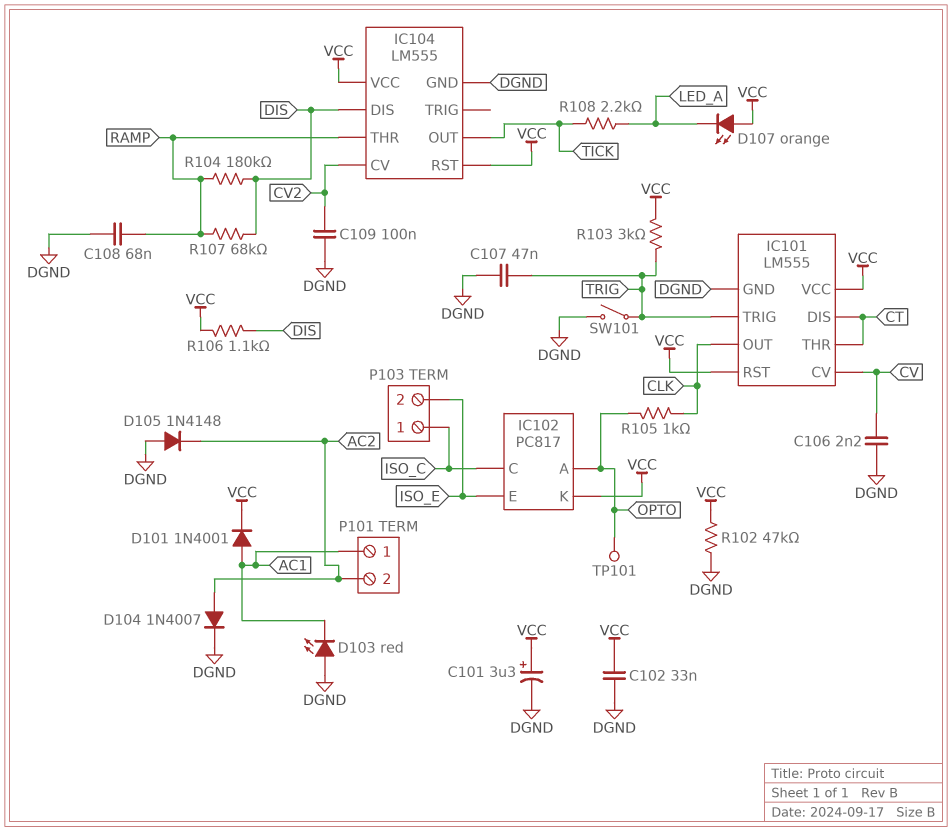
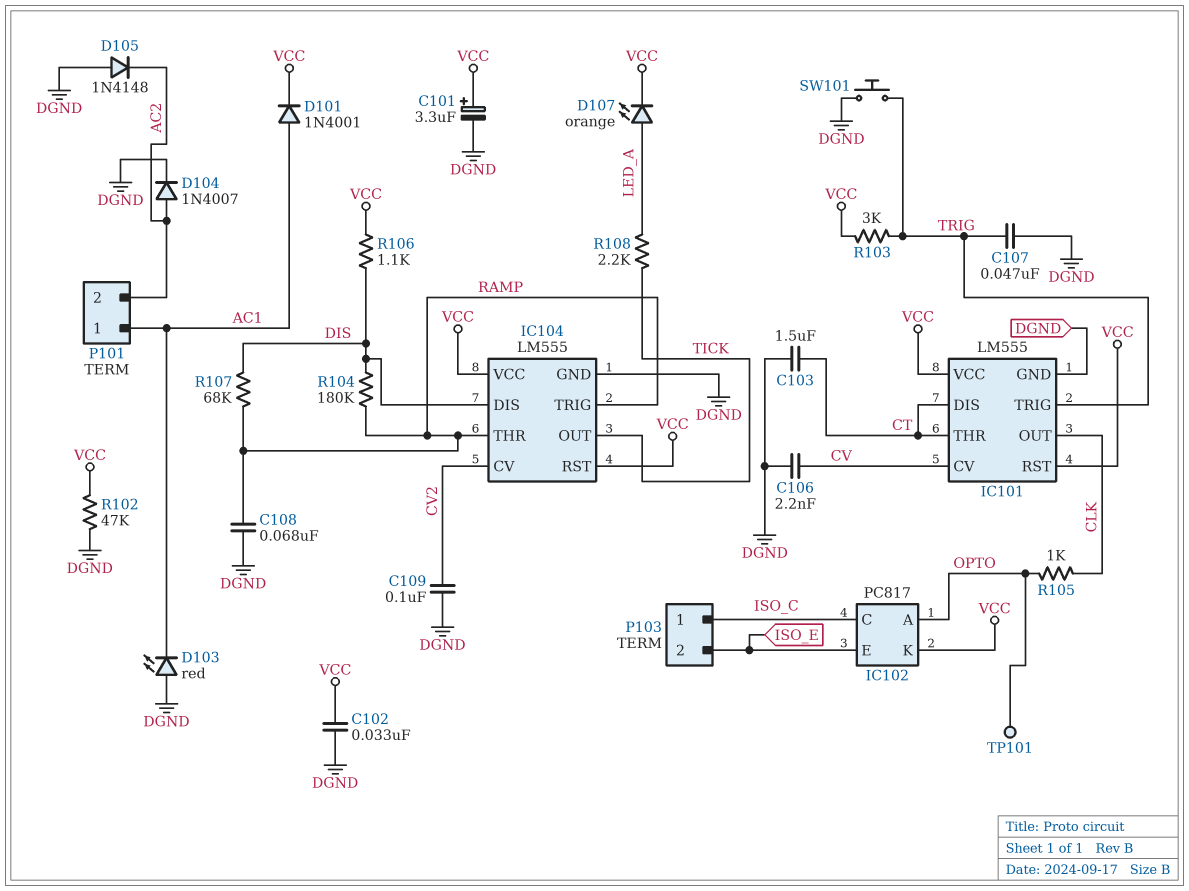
C103: none -> 1.5uF (CT, DGND)
D107: LED orange (A VCC, K LED_A) -> LED orange (A LED_A, K VCC)
IC104 pin TRIG: none -> RAMP
SW101: switch (DGND, TRIG) -> button (DGND, TRIG)

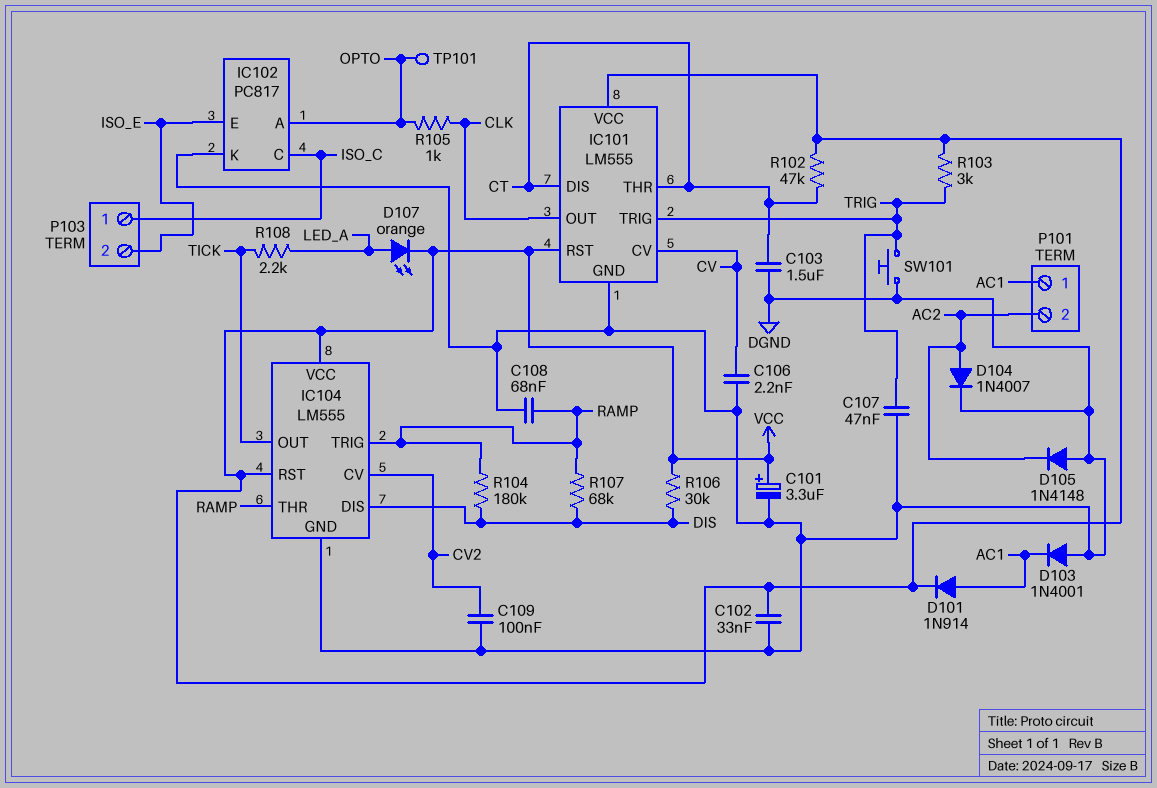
D101: diode 1N4001 (A AC1, K VCC) -> diode 1N914 (A AC1, K VCC)
D103: LED red (A DGND, K AC1) -> diode 1N4001 (A DGND, K AC1)
IC102 pin K: VCC -> DGND
R102: 47k (DGND, VCC) -> 47k (CT, VCC)
R106: 1.1k (DIS, VCC) -> 30k (DIS, VCC)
^^^^^^^^^^^^^^^^
# Problem to solve:
From the listing above, copy every line where the string "DGND" is found.

# Answer:
C103: none -> 1.5uF (CT, DGND)
SW101: switch (DGND, TRIG) -> button (DGND, TRIG)
D103: LED red (A DGND, K AC1) -> diode 1N4001 (A DGND, K AC1)
IC102 pin K: VCC -> DGND
R102: 47k (DGND, VCC) -> 47k (CT, VCC)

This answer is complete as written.